With the line containing "(125, 263) = (418, 364): green" as the start and the line containing "(519, 197) = (677, 181): green" as the end, transcribe that span of the entries below exactly, including both.

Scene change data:
-- Opening Marker --

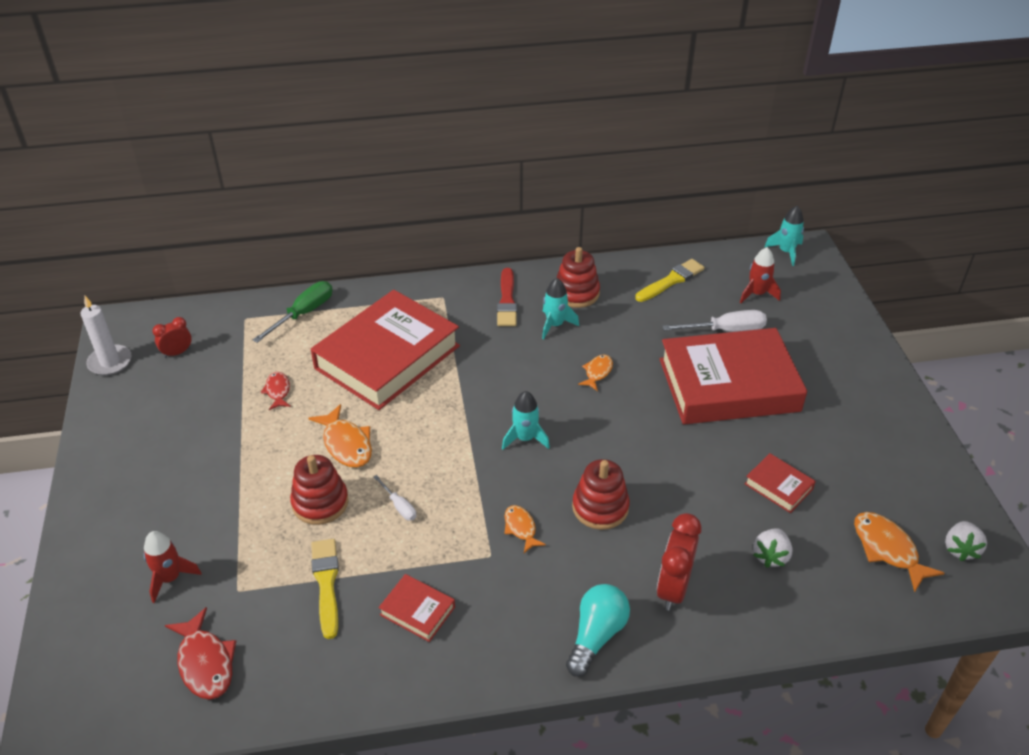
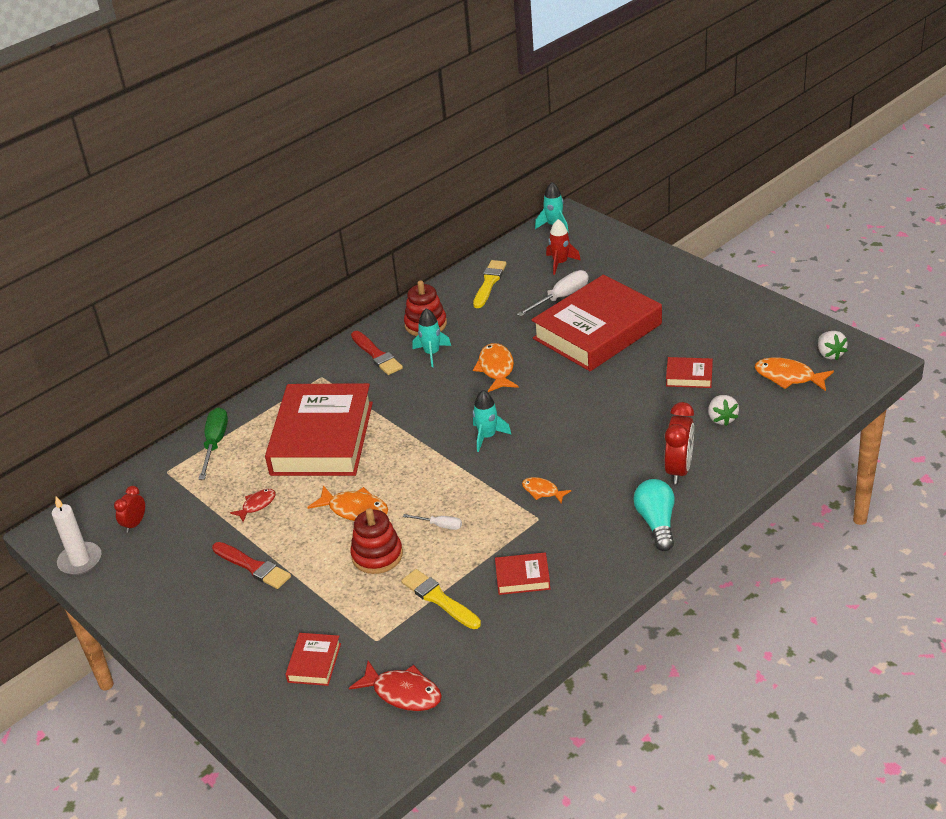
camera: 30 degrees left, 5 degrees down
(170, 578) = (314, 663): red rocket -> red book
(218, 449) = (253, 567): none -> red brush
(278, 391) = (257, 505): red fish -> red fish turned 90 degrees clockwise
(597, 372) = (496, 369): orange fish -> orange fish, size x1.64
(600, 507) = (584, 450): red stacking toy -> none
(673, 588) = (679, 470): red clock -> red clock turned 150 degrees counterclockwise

-- Closing Marker --
-- Opening Marker --

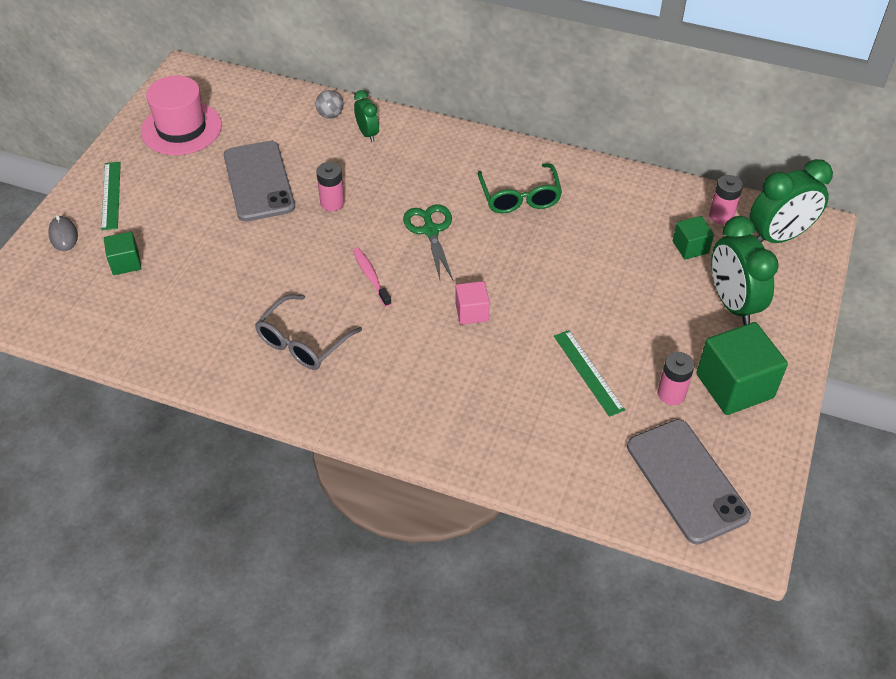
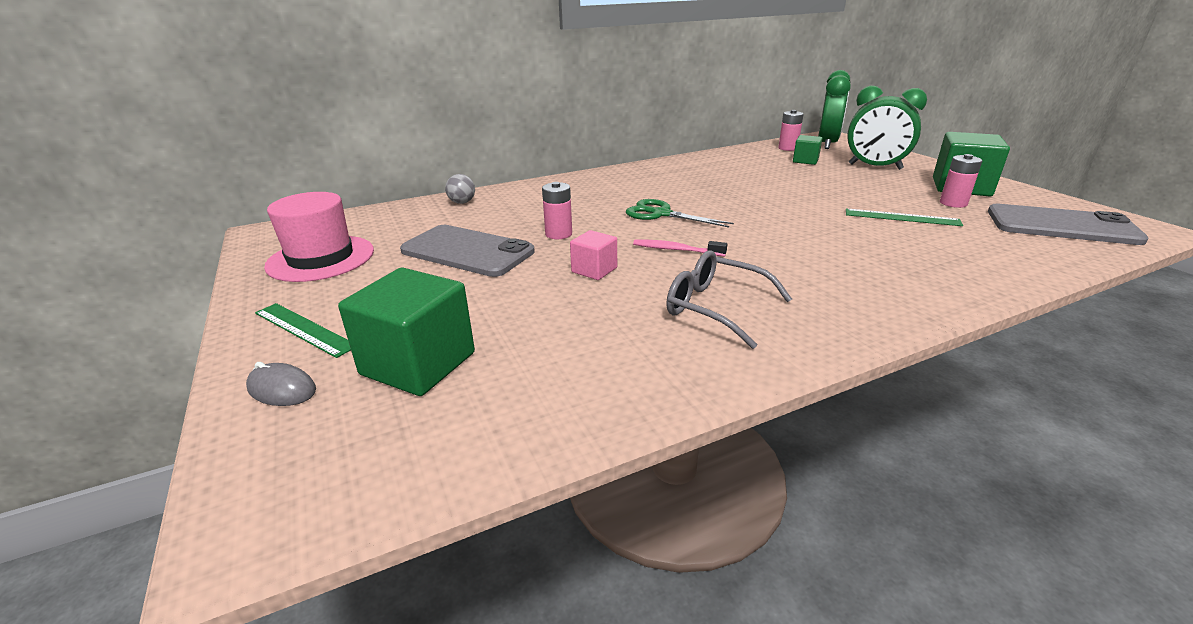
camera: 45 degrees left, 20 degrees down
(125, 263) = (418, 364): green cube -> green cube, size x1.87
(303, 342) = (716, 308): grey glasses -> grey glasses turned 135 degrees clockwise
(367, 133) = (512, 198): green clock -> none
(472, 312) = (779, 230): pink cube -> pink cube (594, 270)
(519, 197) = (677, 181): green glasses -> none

-- Closing Marker --

- **Your response**
(125, 263) = (418, 364): green cube -> green cube, size x1.87
(303, 342) = (716, 308): grey glasses -> grey glasses turned 135 degrees clockwise
(367, 133) = (512, 198): green clock -> none
(472, 312) = (779, 230): pink cube -> pink cube (594, 270)
(519, 197) = (677, 181): green glasses -> none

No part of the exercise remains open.